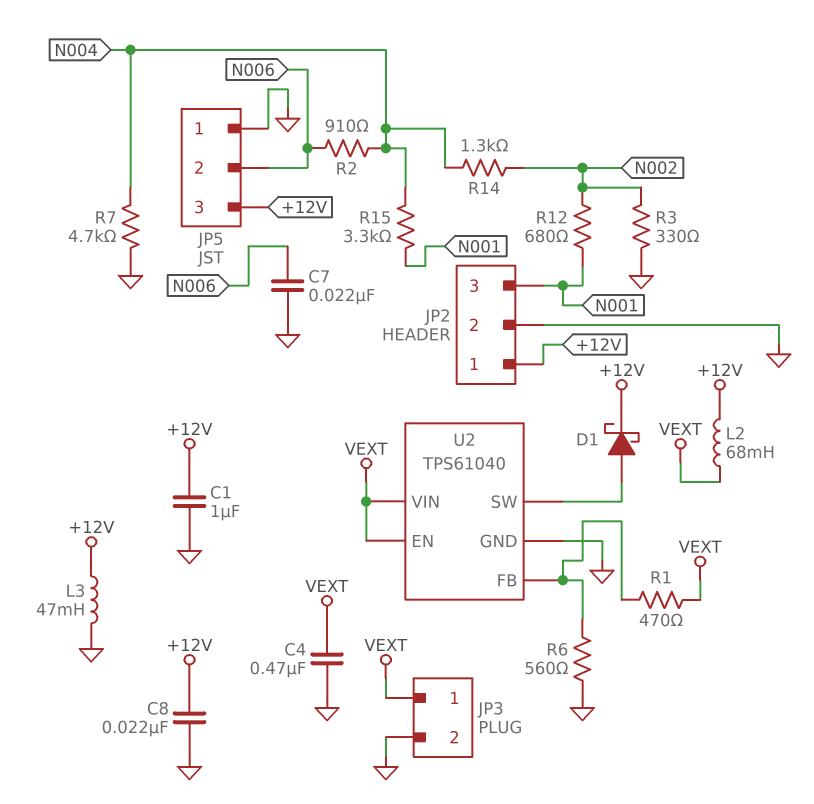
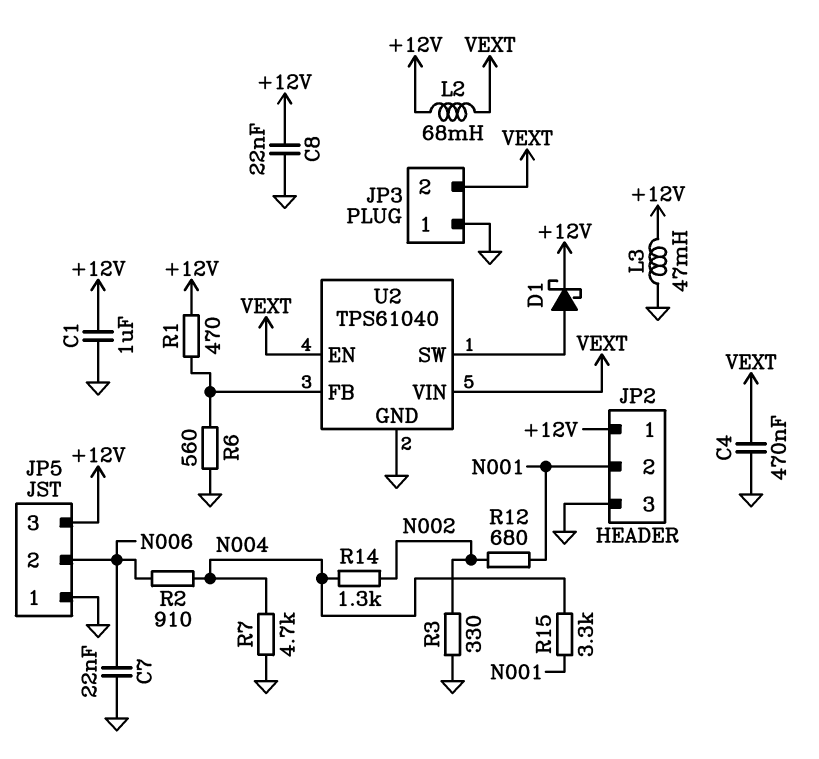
JP2 pin 2: GND -> N001
JP2 pin 3: N001 -> GND
JP3 pin 1: VEXT -> GND
JP3 pin 2: GND -> VEXT
R1: 470 (U2/FB, VEXT) -> 470 (+12V, U2/FB)

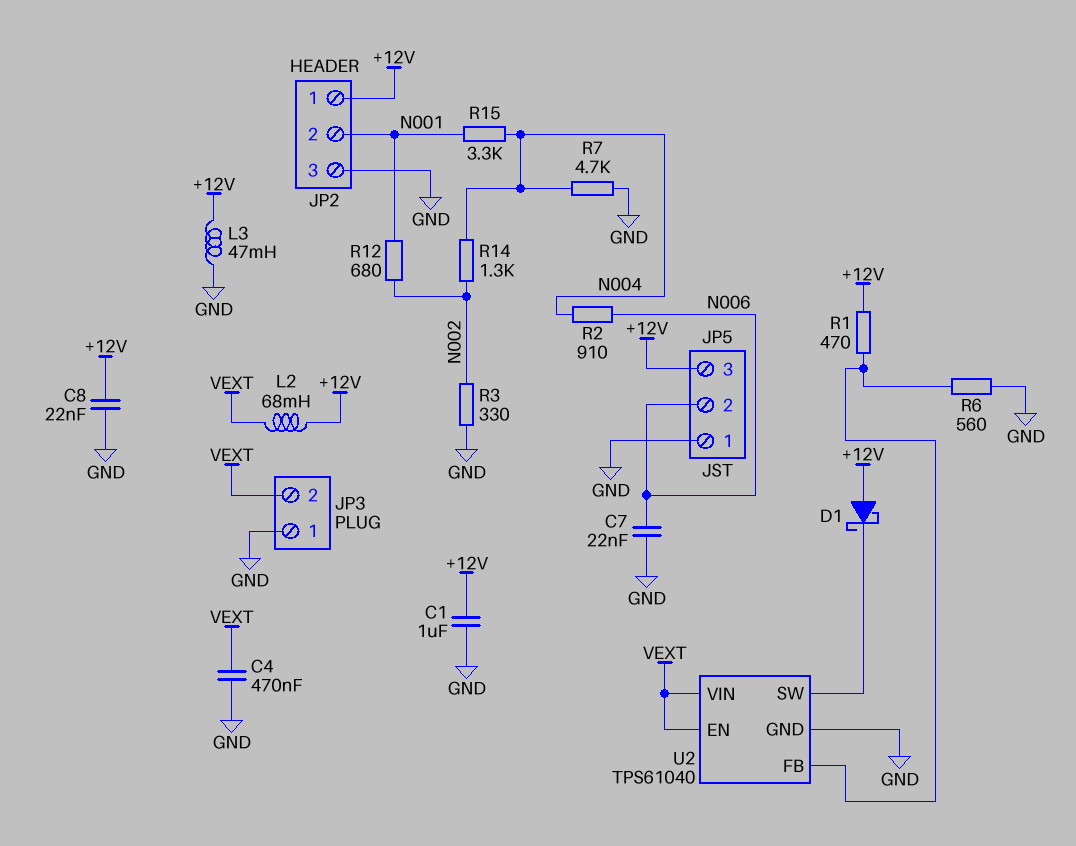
D1: schottky (A U2/SW, K +12V) -> schottky (A +12V, K U2/SW)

——

→ **Aim of the task**: Quote, without alteration, the lines running from the line containing "JP3 pin 2: GND -> VEXT" to the last line of the entries, and include no pictures.

→ **Expected output**:
JP3 pin 2: GND -> VEXT
R1: 470 (U2/FB, VEXT) -> 470 (+12V, U2/FB)

D1: schottky (A U2/SW, K +12V) -> schottky (A +12V, K U2/SW)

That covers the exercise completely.